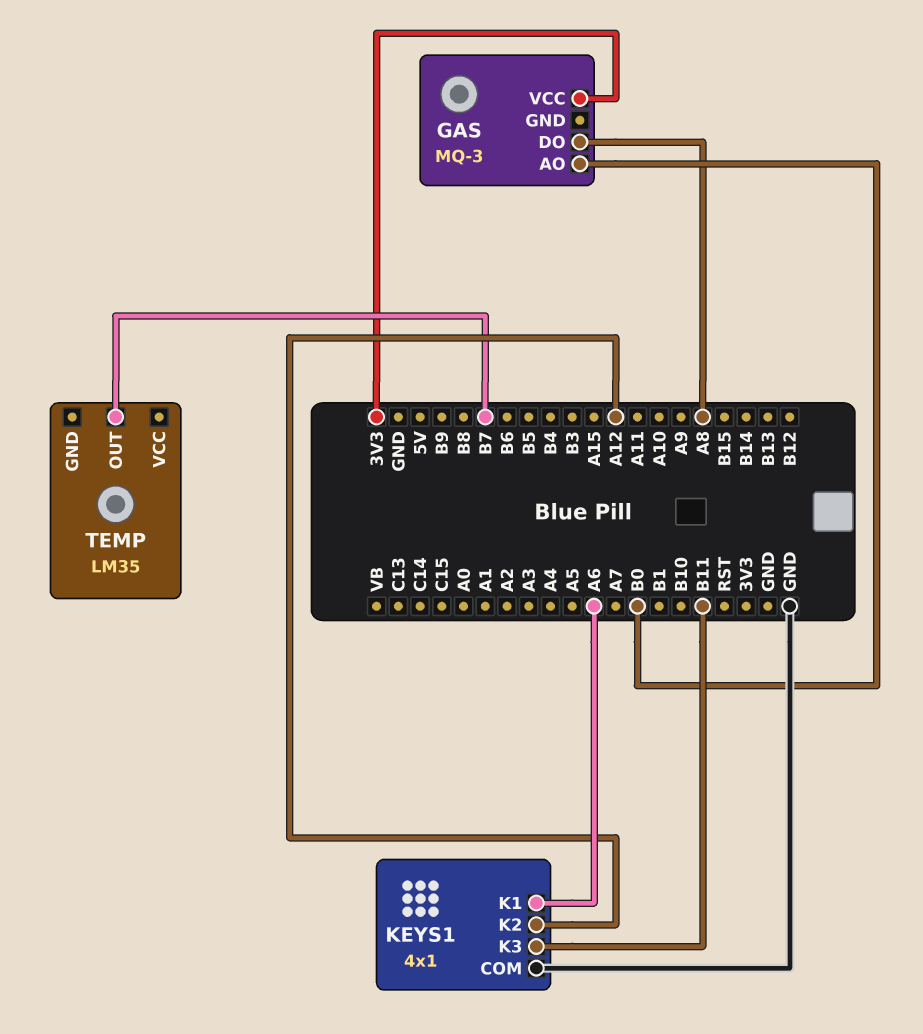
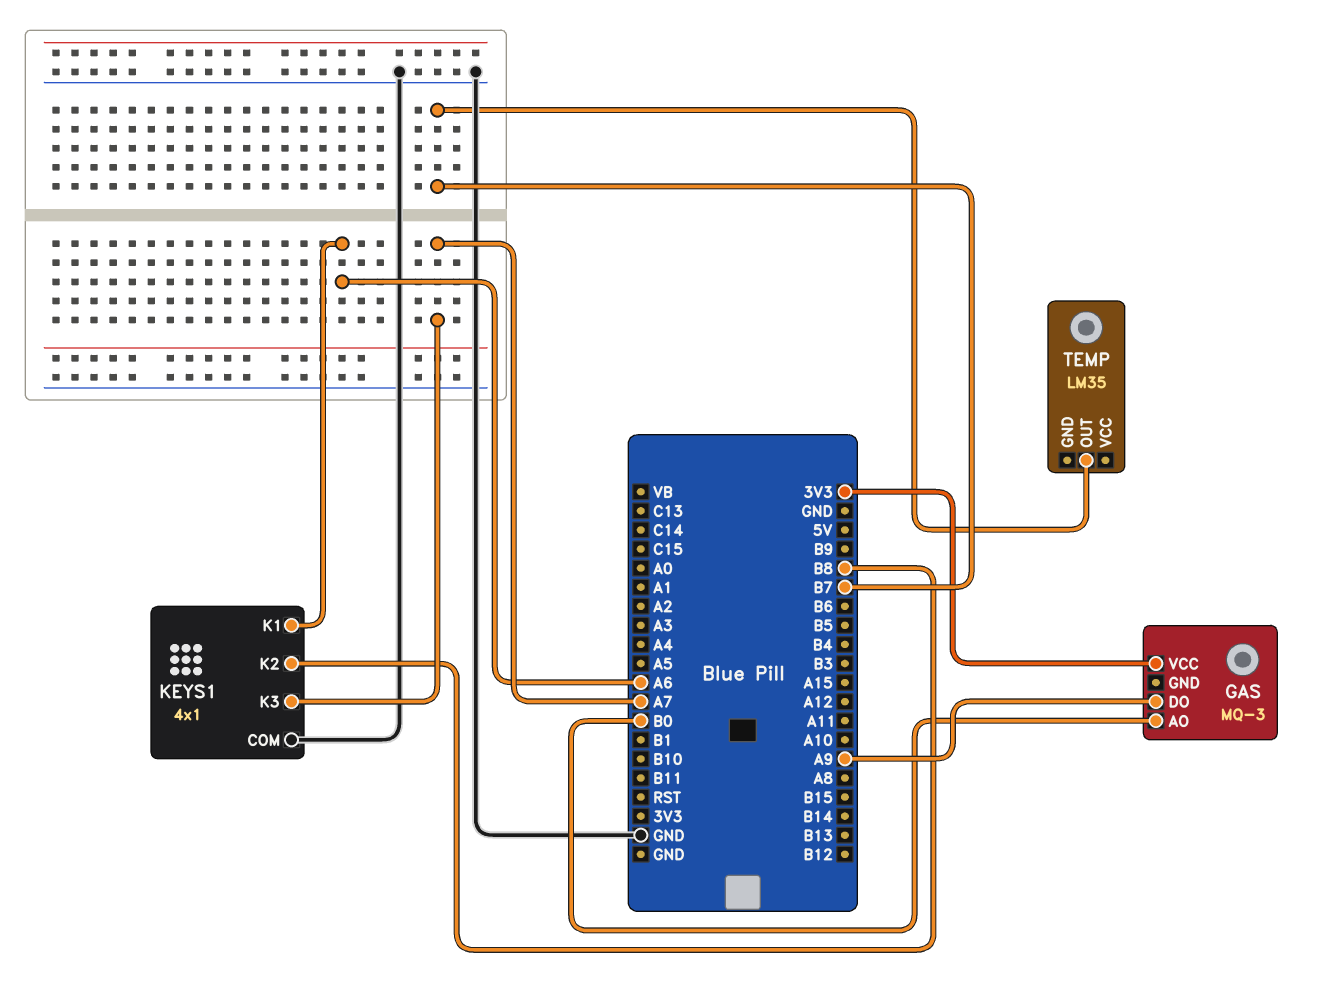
GAS pin DO: A8 -> A9
KEYS1 pin K2: A12 -> B8
KEYS1 pin K3: B11 -> A7

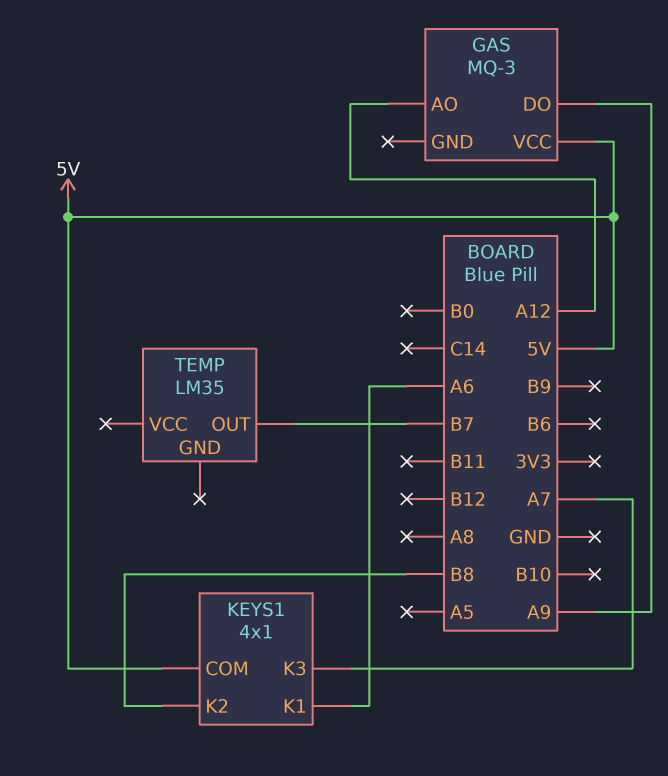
GAS pin AO: B0 -> A12
GAS pin VCC: 3V3 -> 5V
KEYS1 pin COM: GND -> 5V

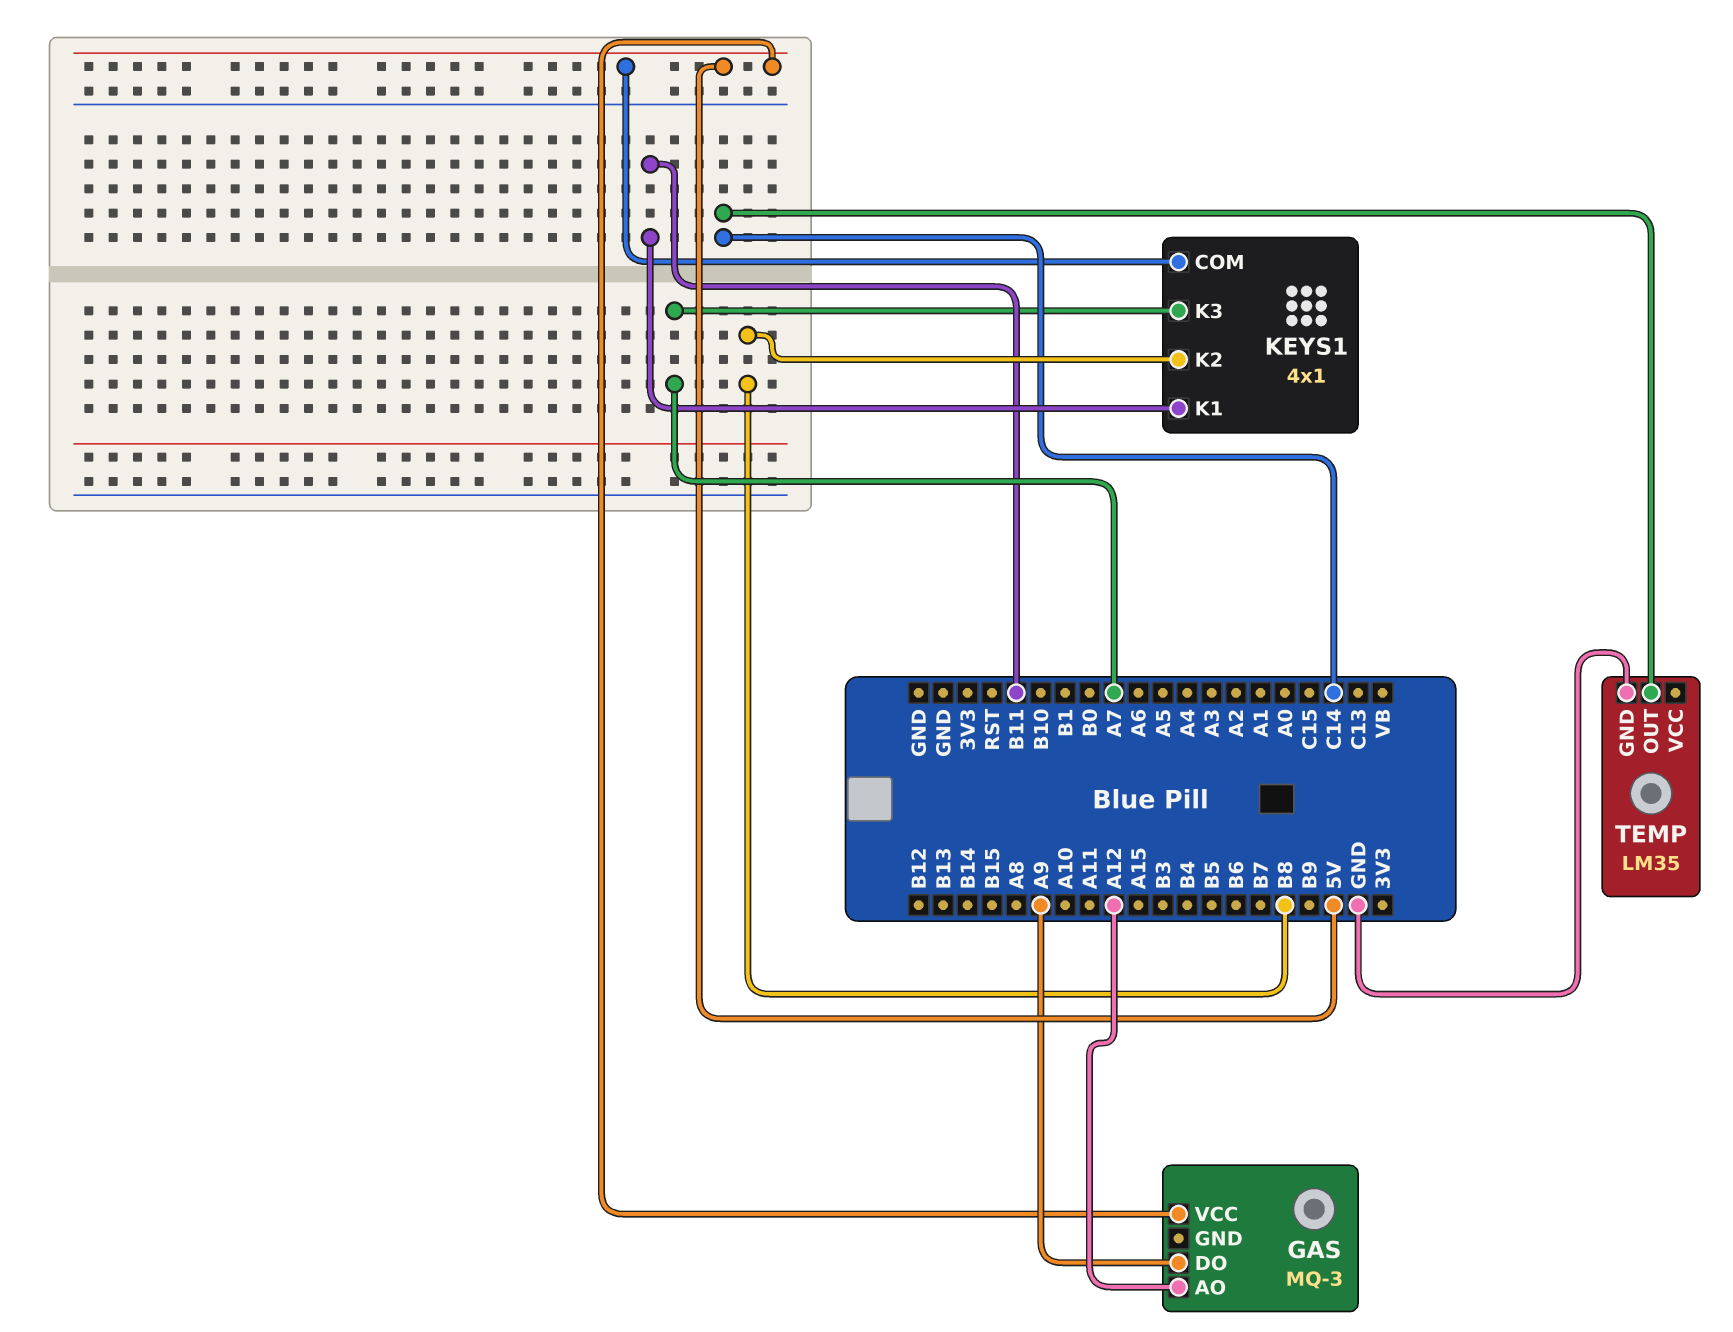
KEYS1 pin K1: A6 -> B11
TEMP pin GND: none -> GND
TEMP pin OUT: B7 -> C14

# # # # # # #

## Exercise directions
The records above are to be restated exactly, without their pictures.

## Finished exercise
GAS pin DO: A8 -> A9
KEYS1 pin K2: A12 -> B8
KEYS1 pin K3: B11 -> A7

GAS pin AO: B0 -> A12
GAS pin VCC: 3V3 -> 5V
KEYS1 pin COM: GND -> 5V

KEYS1 pin K1: A6 -> B11
TEMP pin GND: none -> GND
TEMP pin OUT: B7 -> C14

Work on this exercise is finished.